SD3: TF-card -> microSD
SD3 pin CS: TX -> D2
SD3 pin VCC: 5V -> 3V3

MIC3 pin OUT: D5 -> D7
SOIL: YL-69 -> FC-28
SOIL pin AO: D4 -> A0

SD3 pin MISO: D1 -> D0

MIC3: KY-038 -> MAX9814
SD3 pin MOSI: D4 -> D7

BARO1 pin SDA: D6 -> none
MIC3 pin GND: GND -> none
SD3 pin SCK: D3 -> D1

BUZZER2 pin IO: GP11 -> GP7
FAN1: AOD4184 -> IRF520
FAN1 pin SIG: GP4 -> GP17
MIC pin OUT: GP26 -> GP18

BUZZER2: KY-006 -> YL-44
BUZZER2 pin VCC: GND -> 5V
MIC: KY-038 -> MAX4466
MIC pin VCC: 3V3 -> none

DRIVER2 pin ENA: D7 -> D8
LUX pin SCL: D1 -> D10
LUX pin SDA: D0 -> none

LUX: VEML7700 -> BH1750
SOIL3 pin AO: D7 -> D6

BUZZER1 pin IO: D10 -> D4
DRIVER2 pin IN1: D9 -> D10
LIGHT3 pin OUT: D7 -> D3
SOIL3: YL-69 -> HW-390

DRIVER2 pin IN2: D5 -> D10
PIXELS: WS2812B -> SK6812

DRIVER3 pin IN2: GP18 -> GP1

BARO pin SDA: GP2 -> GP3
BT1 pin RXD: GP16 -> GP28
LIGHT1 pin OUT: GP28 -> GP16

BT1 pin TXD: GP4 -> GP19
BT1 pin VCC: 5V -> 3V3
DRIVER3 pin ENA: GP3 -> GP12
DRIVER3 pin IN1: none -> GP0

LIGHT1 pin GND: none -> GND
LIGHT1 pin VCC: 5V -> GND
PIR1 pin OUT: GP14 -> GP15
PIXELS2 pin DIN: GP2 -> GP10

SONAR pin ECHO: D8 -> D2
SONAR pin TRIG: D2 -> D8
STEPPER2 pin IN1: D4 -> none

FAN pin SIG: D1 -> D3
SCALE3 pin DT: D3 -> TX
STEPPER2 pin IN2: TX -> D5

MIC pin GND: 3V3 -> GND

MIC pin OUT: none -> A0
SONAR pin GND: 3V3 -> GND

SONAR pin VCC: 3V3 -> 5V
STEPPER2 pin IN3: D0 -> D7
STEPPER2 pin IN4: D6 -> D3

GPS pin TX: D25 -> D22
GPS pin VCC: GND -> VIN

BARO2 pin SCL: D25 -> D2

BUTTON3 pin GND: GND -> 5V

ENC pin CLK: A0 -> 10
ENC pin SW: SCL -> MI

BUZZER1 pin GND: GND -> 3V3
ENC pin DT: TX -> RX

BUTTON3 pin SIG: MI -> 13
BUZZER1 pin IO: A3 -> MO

┄┄┄┄┄┄┄┄┄┄┄┄┄┄┄┄┄┄┄┄

### Problem to solve
Each line from the one holding "ENC pin SW: SCL -> MI" down to the end of the records above is to be repeated exactly; no other line belongs in the reply.

### Your solution
ENC pin SW: SCL -> MI

BUZZER1 pin GND: GND -> 3V3
ENC pin DT: TX -> RX

BUTTON3 pin SIG: MI -> 13
BUZZER1 pin IO: A3 -> MO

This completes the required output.